- DATA SUPPLIED

▬▬▬▬▬▬

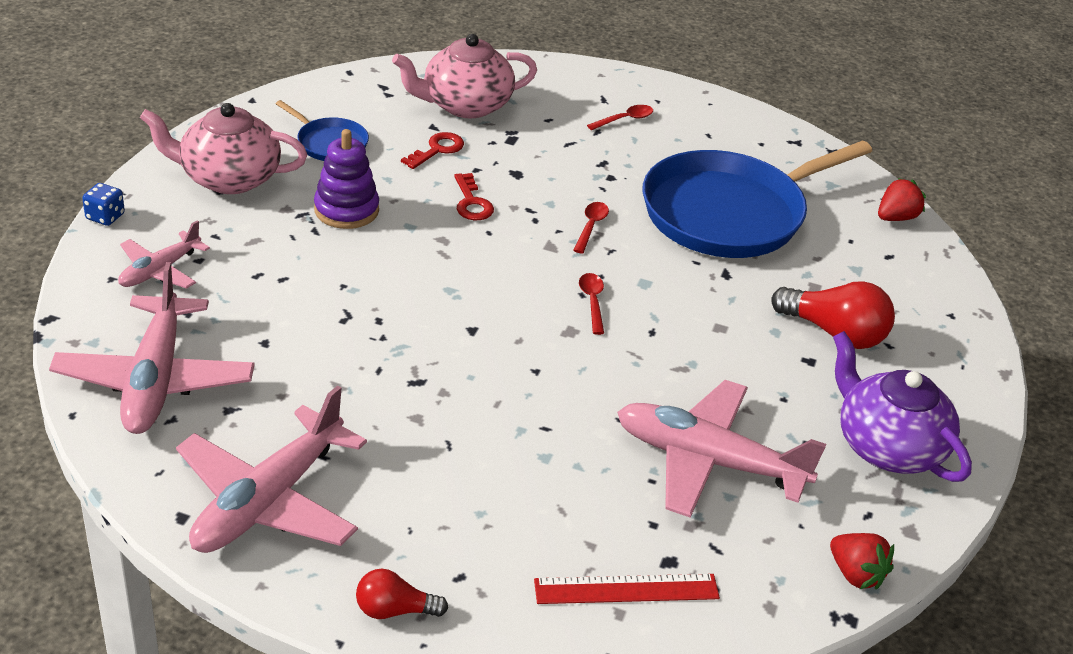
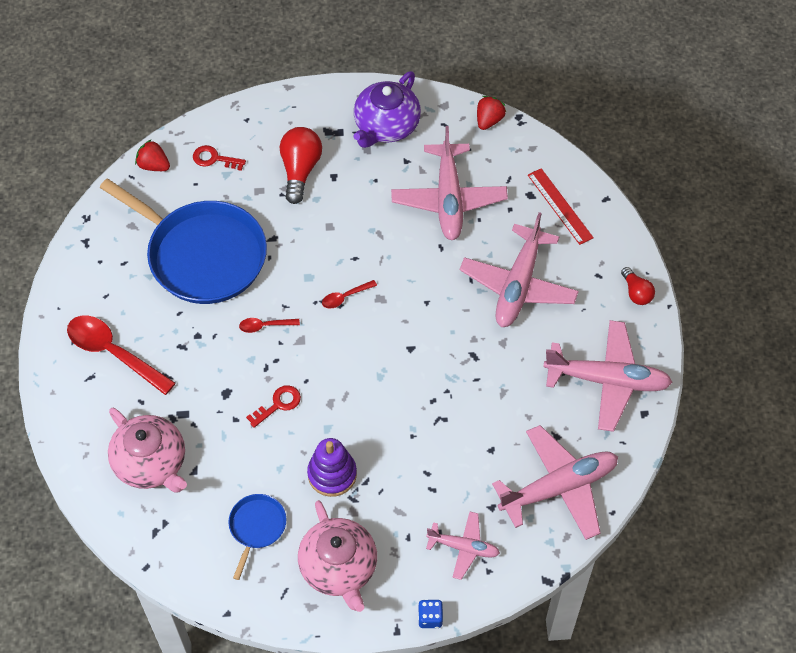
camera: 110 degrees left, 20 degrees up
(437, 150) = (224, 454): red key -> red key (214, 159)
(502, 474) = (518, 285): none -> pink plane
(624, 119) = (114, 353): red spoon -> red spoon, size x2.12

▬▬▬▬▬▬

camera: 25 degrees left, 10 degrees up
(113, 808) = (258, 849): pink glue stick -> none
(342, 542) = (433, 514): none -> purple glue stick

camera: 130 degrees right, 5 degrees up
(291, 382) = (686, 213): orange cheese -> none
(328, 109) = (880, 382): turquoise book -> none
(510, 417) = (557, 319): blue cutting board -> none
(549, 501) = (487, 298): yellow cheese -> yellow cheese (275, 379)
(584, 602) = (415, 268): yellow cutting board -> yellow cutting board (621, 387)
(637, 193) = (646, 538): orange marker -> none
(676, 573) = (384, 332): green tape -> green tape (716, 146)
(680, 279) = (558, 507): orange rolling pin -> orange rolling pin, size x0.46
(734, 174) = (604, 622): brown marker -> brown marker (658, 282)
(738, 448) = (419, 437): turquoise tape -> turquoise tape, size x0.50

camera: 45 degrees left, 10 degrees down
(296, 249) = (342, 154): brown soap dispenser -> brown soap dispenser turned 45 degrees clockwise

▬▬▬▬▬▬

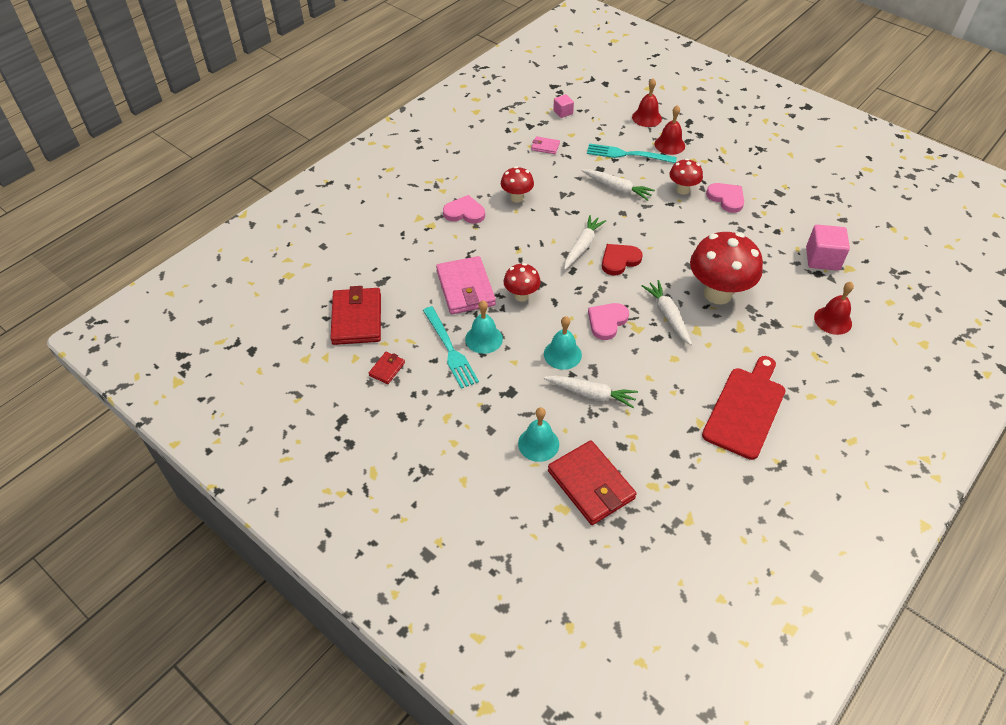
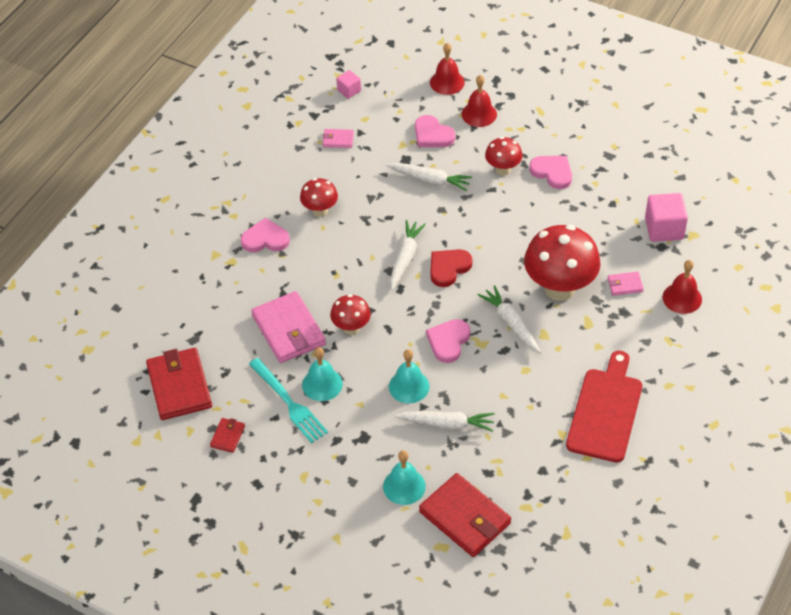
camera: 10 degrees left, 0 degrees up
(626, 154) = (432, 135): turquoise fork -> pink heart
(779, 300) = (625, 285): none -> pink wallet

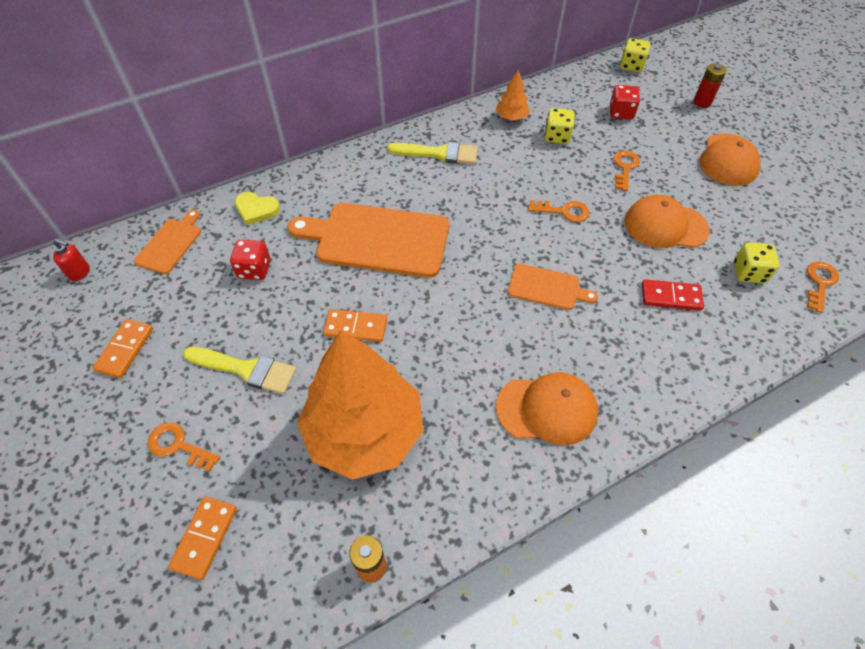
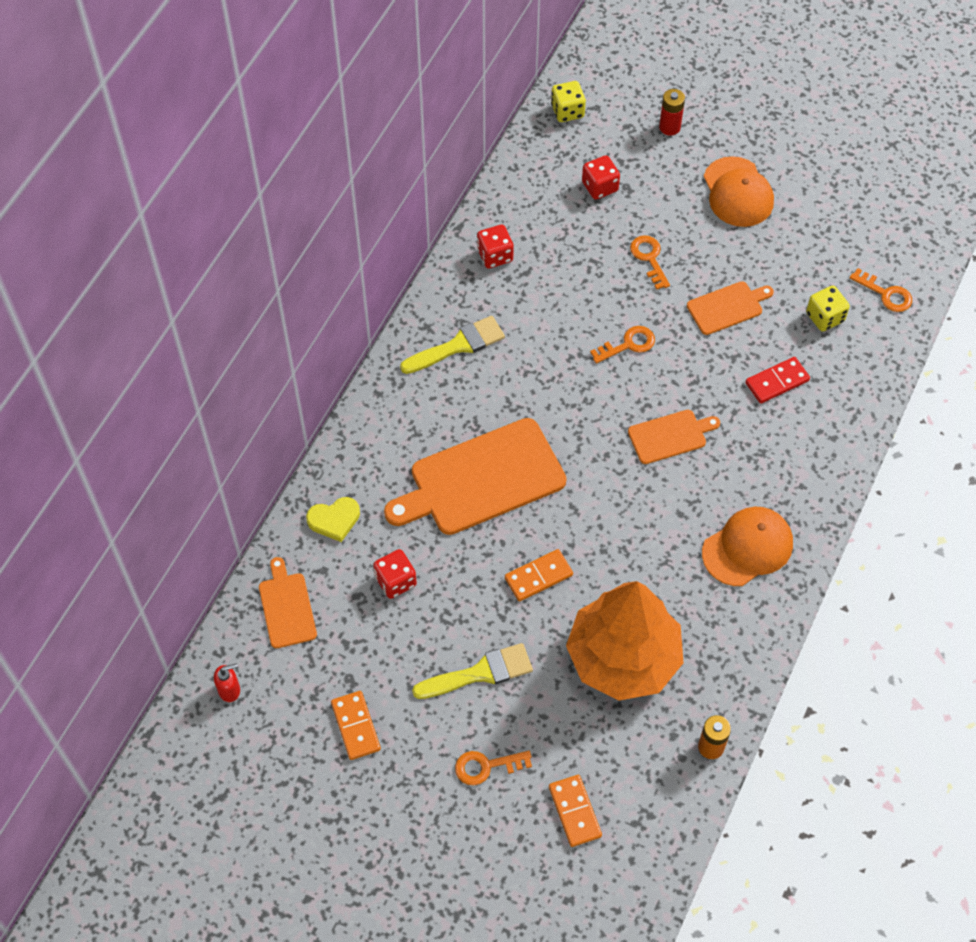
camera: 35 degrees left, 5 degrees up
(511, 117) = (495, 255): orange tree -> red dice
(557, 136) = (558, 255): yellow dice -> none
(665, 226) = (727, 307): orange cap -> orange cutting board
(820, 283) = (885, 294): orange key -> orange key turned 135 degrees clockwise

▬▬▬▬▬▬

- WORK REQUIRED
In the listing above, find the line with "camera: 130 degrees right, 5 degrees up" and the line with "(296, 249) = (342, 154): brown"; output exactly those lines and all lines between them.

- EXERCISE RESPONSE
camera: 130 degrees right, 5 degrees up
(291, 382) = (686, 213): orange cheese -> none
(328, 109) = (880, 382): turquoise book -> none
(510, 417) = (557, 319): blue cutting board -> none
(549, 501) = (487, 298): yellow cheese -> yellow cheese (275, 379)
(584, 602) = (415, 268): yellow cutting board -> yellow cutting board (621, 387)
(637, 193) = (646, 538): orange marker -> none
(676, 573) = (384, 332): green tape -> green tape (716, 146)
(680, 279) = (558, 507): orange rolling pin -> orange rolling pin, size x0.46
(734, 174) = (604, 622): brown marker -> brown marker (658, 282)
(738, 448) = (419, 437): turquoise tape -> turquoise tape, size x0.50

camera: 45 degrees left, 10 degrees down
(296, 249) = (342, 154): brown soap dispenser -> brown soap dispenser turned 45 degrees clockwise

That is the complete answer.